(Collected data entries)
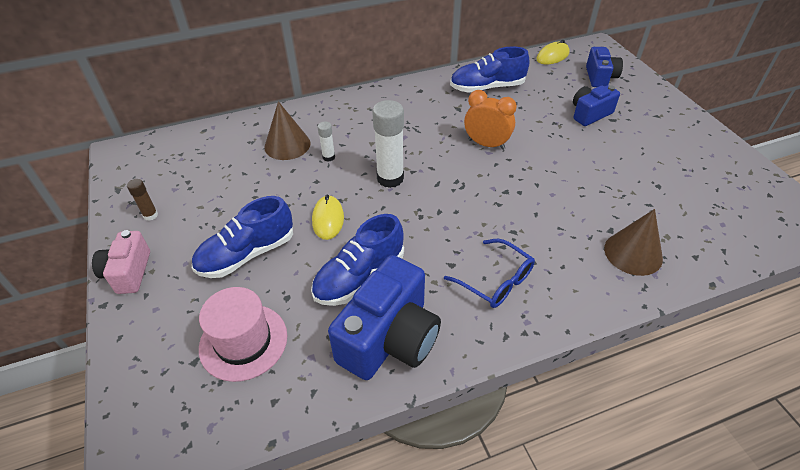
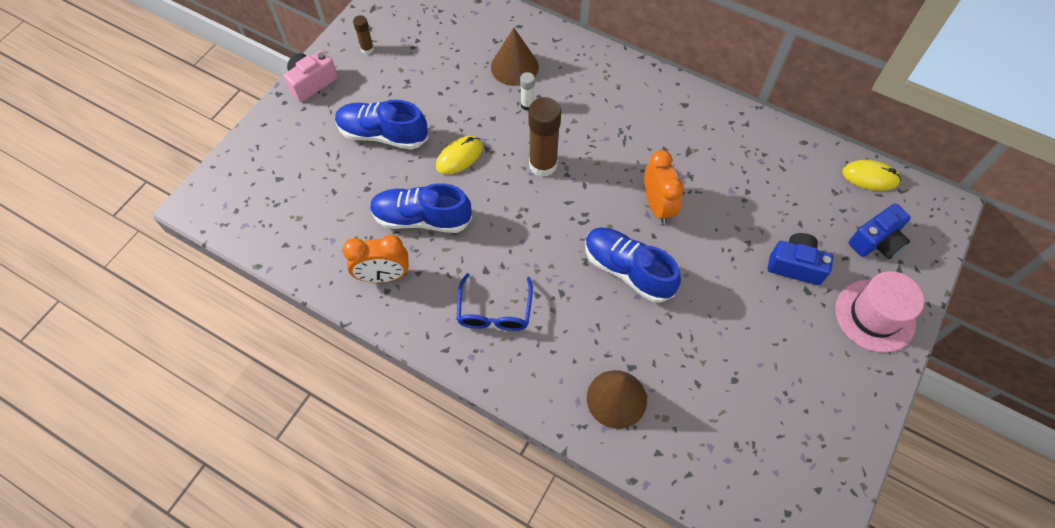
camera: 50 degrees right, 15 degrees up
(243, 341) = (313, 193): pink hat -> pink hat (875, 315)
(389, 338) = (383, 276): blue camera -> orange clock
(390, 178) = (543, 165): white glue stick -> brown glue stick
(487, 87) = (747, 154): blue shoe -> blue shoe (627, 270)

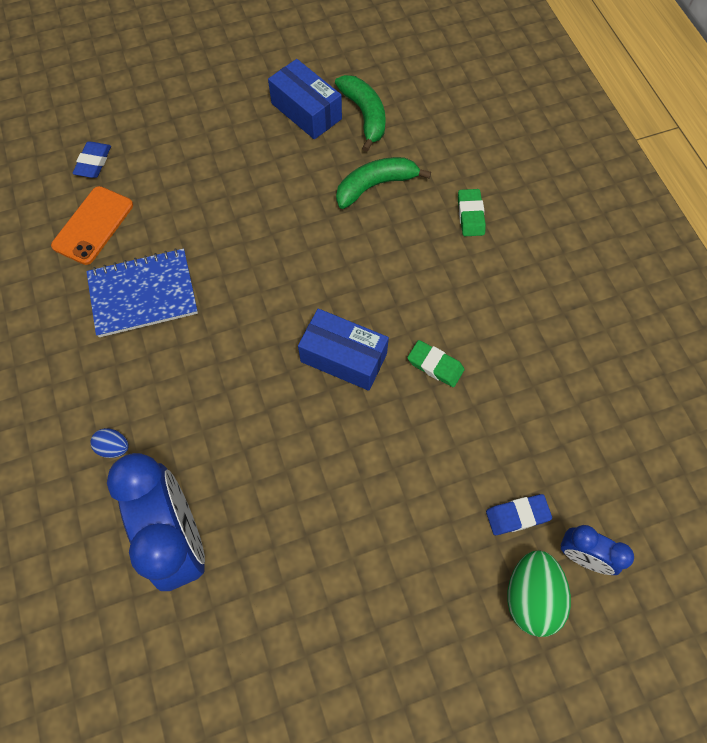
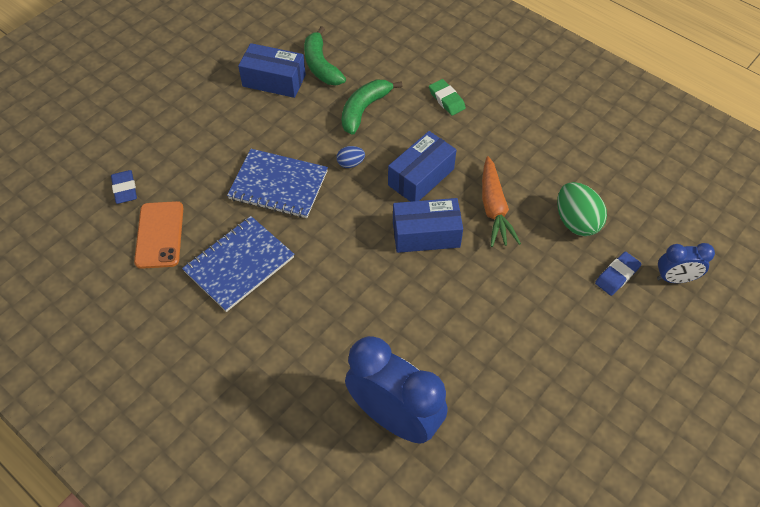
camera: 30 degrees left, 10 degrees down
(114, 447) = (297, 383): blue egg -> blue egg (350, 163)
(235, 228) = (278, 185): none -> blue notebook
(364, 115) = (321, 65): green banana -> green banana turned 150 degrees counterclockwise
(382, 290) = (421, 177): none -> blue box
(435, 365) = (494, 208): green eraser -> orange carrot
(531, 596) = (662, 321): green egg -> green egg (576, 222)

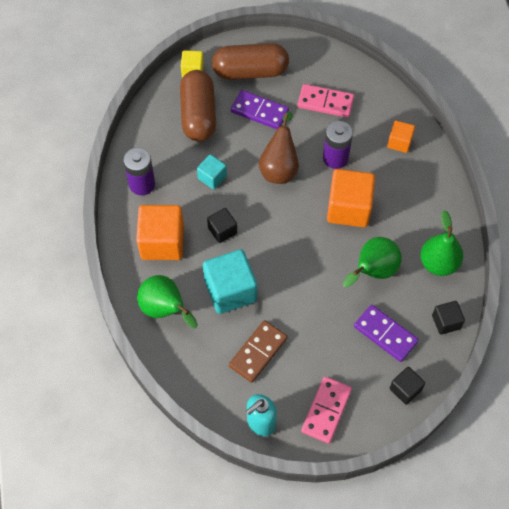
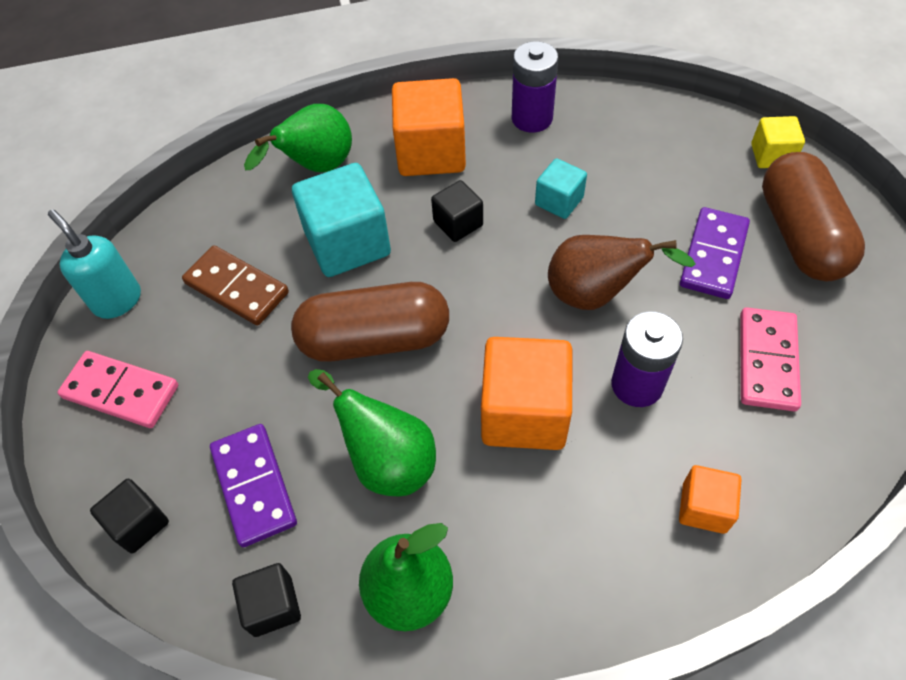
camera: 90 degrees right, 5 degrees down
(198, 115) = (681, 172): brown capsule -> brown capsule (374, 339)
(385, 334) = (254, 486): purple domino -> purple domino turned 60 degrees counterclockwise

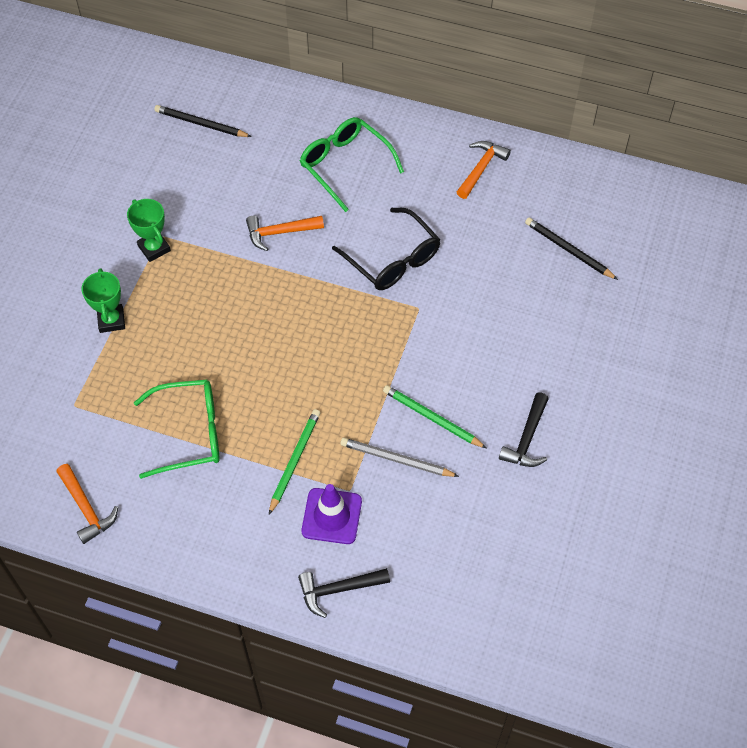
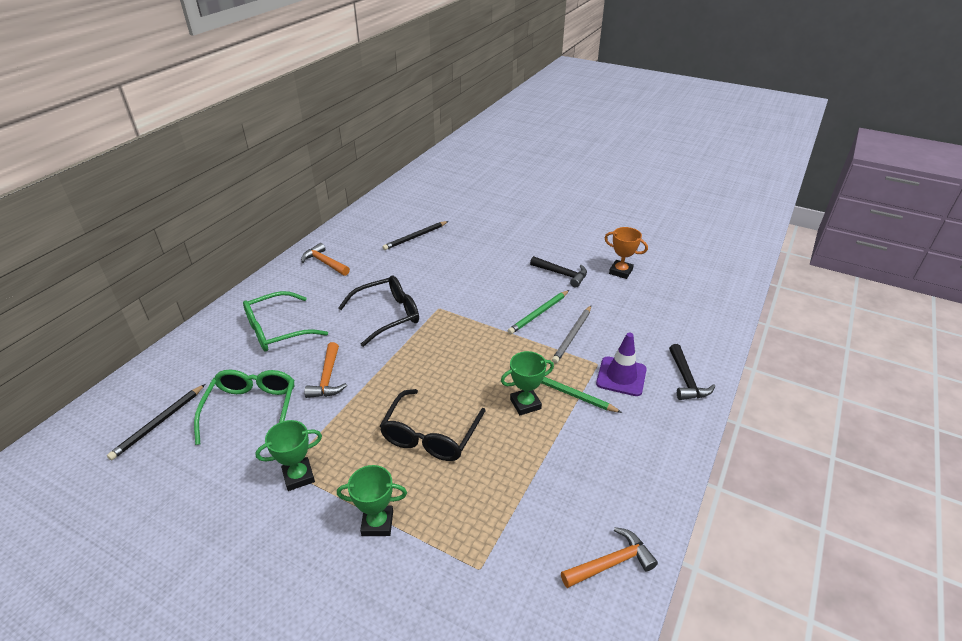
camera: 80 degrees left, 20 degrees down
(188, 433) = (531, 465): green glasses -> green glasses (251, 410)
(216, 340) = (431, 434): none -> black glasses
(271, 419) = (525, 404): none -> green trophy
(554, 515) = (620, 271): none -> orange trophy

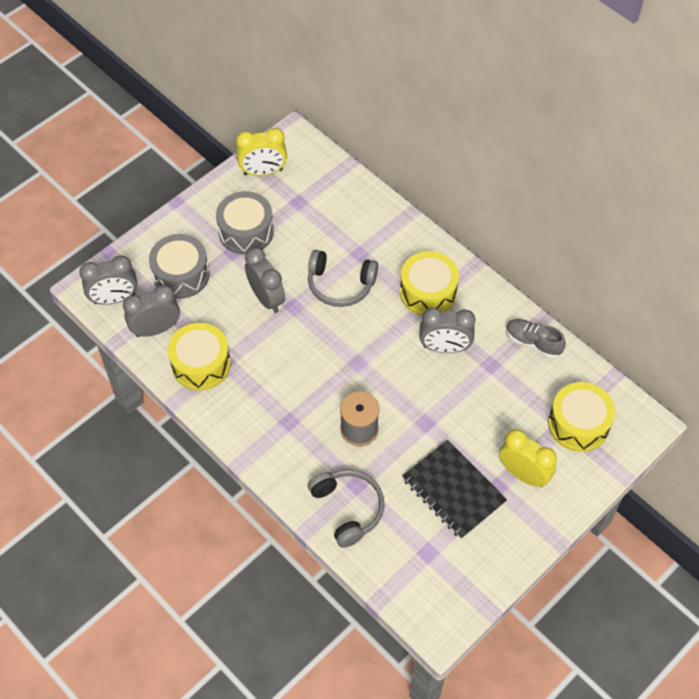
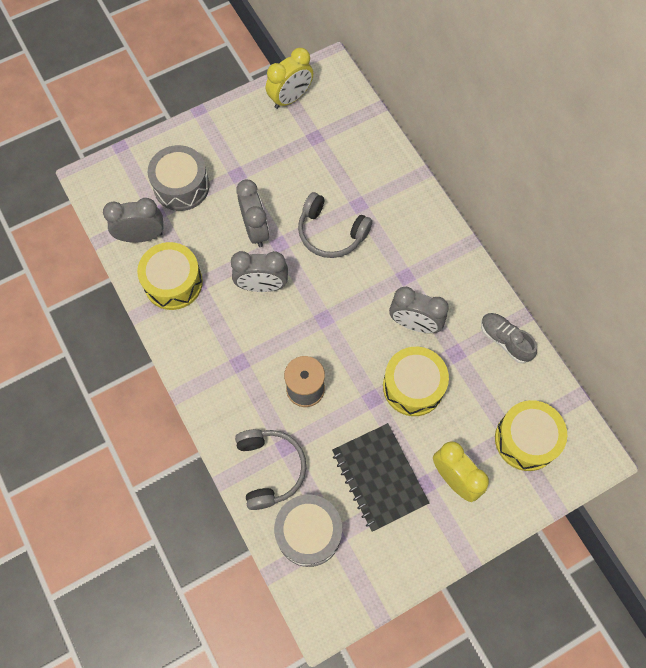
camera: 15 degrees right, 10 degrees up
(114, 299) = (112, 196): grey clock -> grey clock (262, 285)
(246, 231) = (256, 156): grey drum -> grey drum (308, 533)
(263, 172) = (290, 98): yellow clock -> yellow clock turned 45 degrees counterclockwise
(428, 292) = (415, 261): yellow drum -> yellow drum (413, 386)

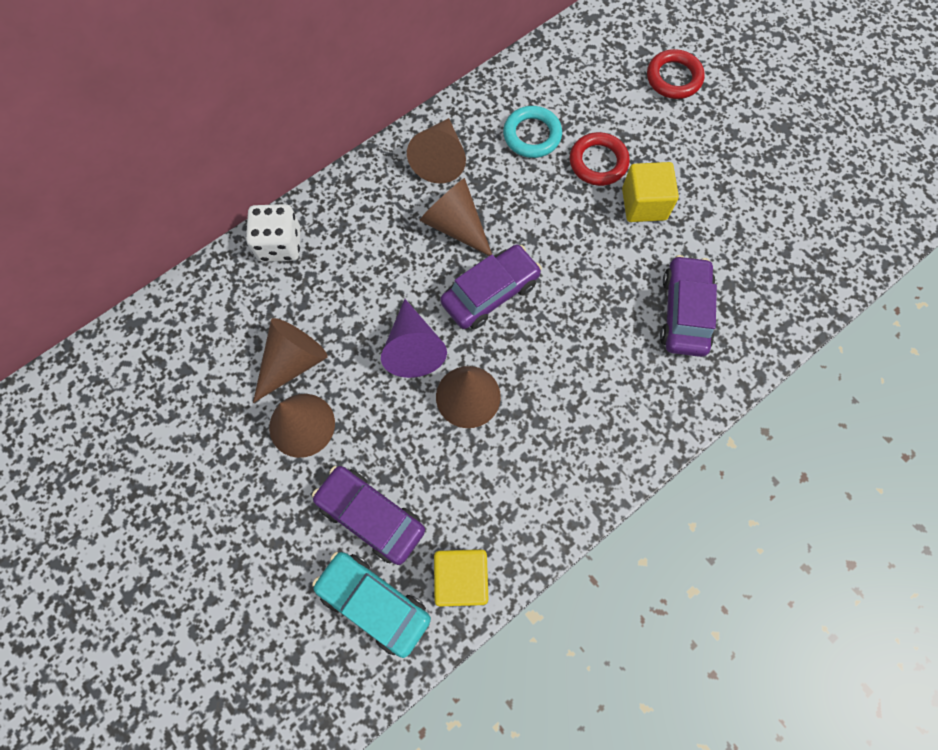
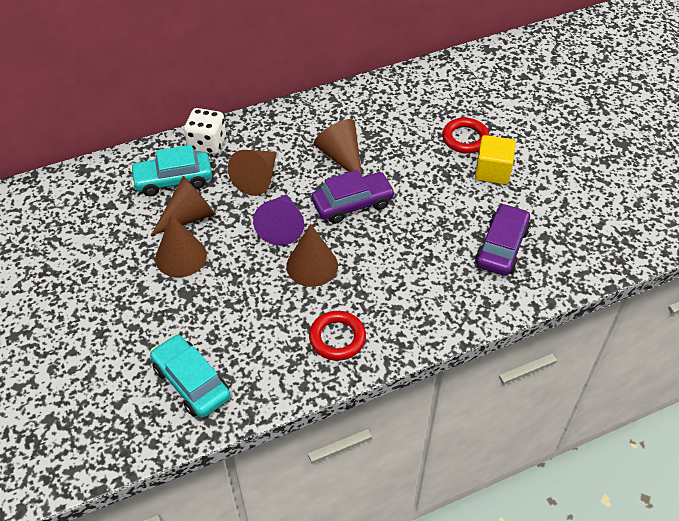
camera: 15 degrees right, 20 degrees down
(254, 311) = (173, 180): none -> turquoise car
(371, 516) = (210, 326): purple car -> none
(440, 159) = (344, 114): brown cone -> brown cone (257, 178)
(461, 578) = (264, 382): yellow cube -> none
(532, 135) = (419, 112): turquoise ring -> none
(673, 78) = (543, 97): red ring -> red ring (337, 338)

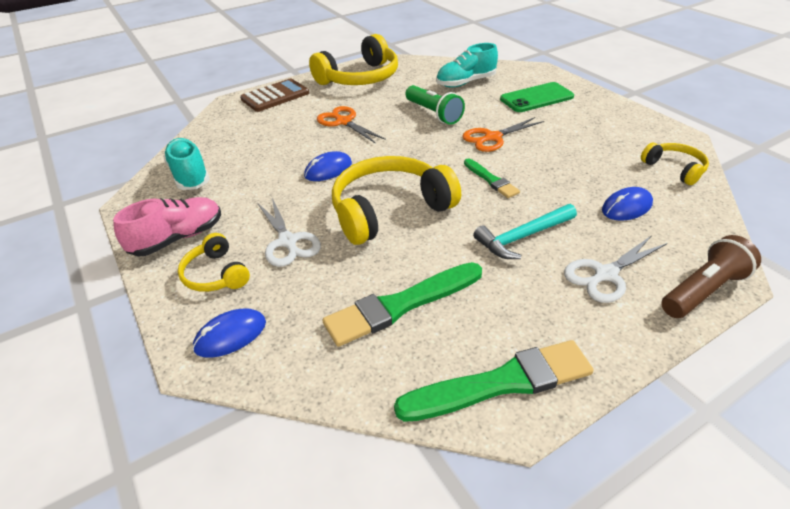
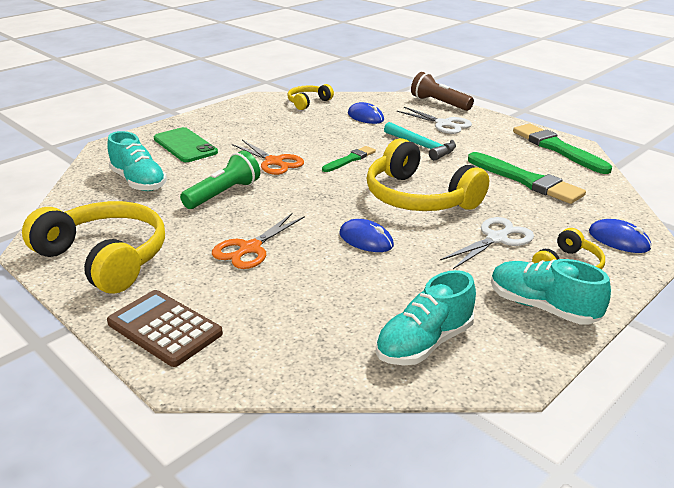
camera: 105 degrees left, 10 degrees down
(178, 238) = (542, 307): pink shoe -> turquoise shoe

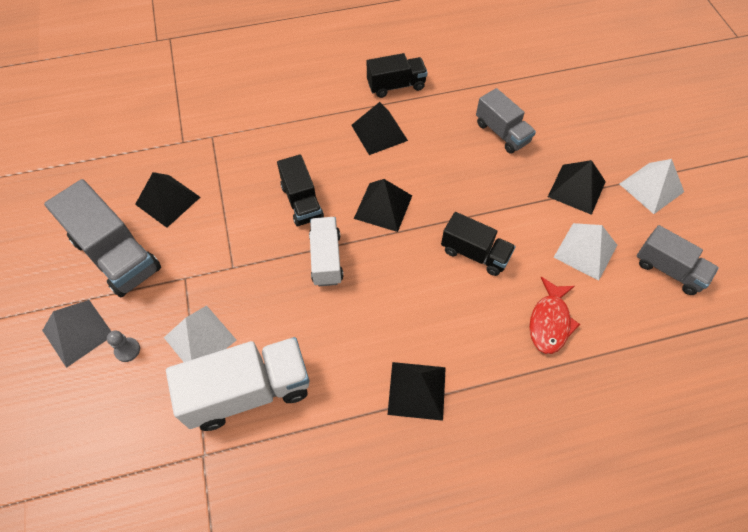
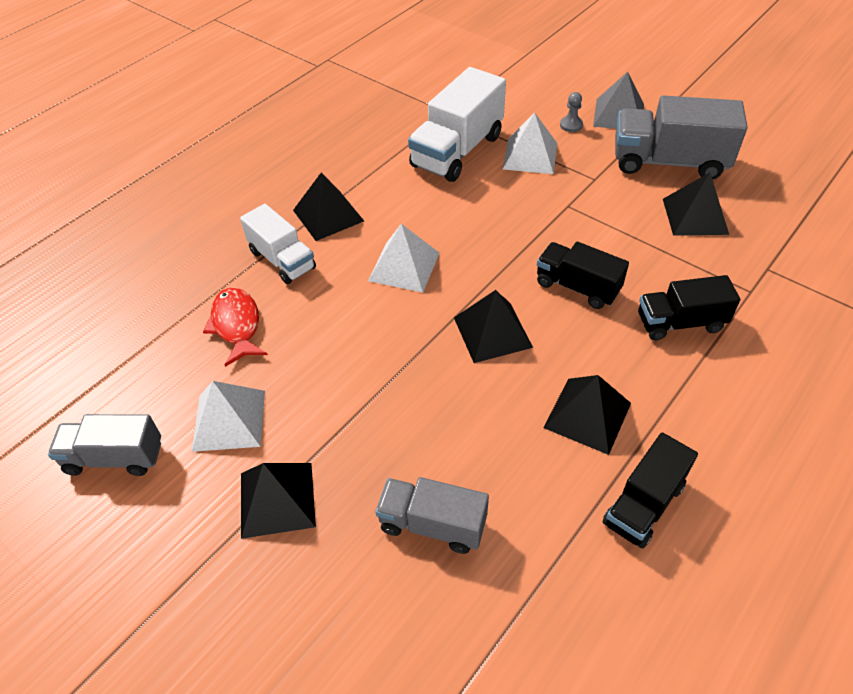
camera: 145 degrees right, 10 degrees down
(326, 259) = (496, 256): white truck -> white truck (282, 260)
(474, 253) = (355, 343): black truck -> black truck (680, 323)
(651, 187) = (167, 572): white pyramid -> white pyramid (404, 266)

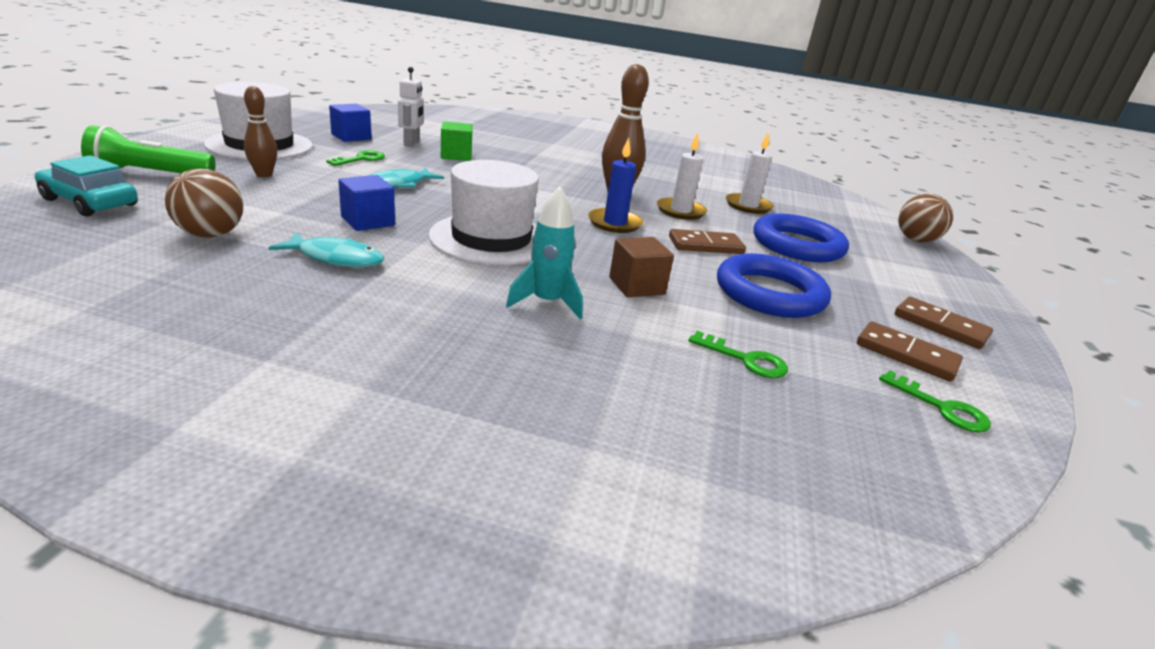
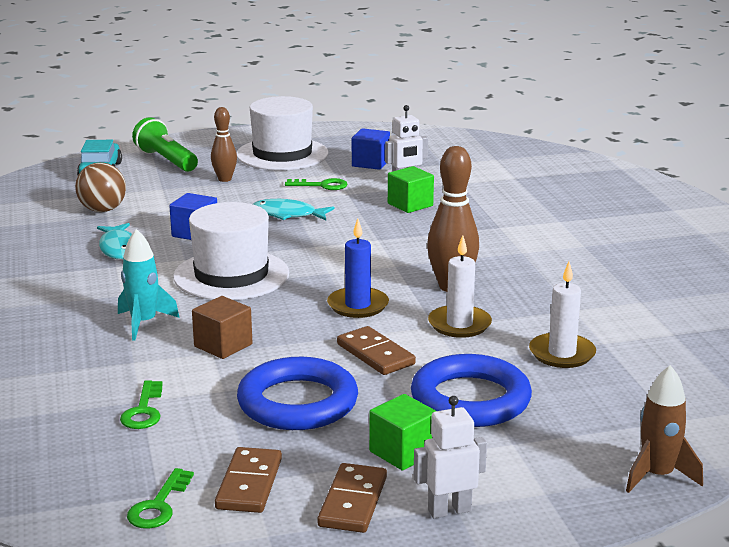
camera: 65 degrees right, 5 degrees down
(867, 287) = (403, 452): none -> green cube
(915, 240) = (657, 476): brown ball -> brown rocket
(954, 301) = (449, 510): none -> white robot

• Work request:
If a line comes after the line with "camera: 145 degrees right, 10 degrees down", it stays out; print exactly every line from the start of the entries up to and including that line, but no pictures.

• Your response:
camera: 50 degrees right, 15 degrees up
(243, 341) = (313, 193): pink hat -> pink hat (875, 315)
(389, 338) = (383, 276): blue camera -> orange clock
(390, 178) = (543, 165): white glue stick -> brown glue stick
(487, 87) = (747, 154): blue shoe -> blue shoe (627, 270)

camera: 30 degrees left, 10 degrees down
(114, 447) = (297, 383): blue egg -> blue egg (350, 163)
(235, 228) = (278, 185): none -> blue notebook
(364, 115) = (321, 65): green banana -> green banana turned 150 degrees counterclockwise
(382, 290) = (421, 177): none -> blue box
(435, 365) = (494, 208): green eraser -> orange carrot
(531, 596) = (662, 321): green egg -> green egg (576, 222)

camera: 90 degrees right, 5 degrees down
(198, 115) = (681, 172): brown capsule -> brown capsule (374, 339)
(385, 334) = (254, 486): purple domino -> purple domino turned 60 degrees counterclockwise

camera: 80 degrees left, 20 degrees down
(188, 433) = (531, 465): green glasses -> green glasses (251, 410)
(216, 340) = (431, 434): none -> black glasses
(271, 419) = (525, 404): none -> green trophy
(554, 515) = (620, 271): none -> orange trophy

camera: 15 degrees right, 10 degrees up
(114, 299) = (112, 196): grey clock -> grey clock (262, 285)
(246, 231) = (256, 156): grey drum -> grey drum (308, 533)
(263, 172) = (290, 98): yellow clock -> yellow clock turned 45 degrees counterclockwise
(428, 292) = (415, 261): yellow drum -> yellow drum (413, 386)

camera: 15 degrees right, 20 degrees down
(254, 311) = (173, 180): none -> turquoise car
(371, 516) = (210, 326): purple car -> none
(440, 159) = (344, 114): brown cone -> brown cone (257, 178)
(461, 578) = (264, 382): yellow cube -> none
(532, 135) = (419, 112): turquoise ring -> none
(673, 78) = (543, 97): red ring -> red ring (337, 338)

camera: 105 degrees left, 10 degrees down
(178, 238) = (542, 307): pink shoe -> turquoise shoe

camera: 145 degrees right, 10 degrees down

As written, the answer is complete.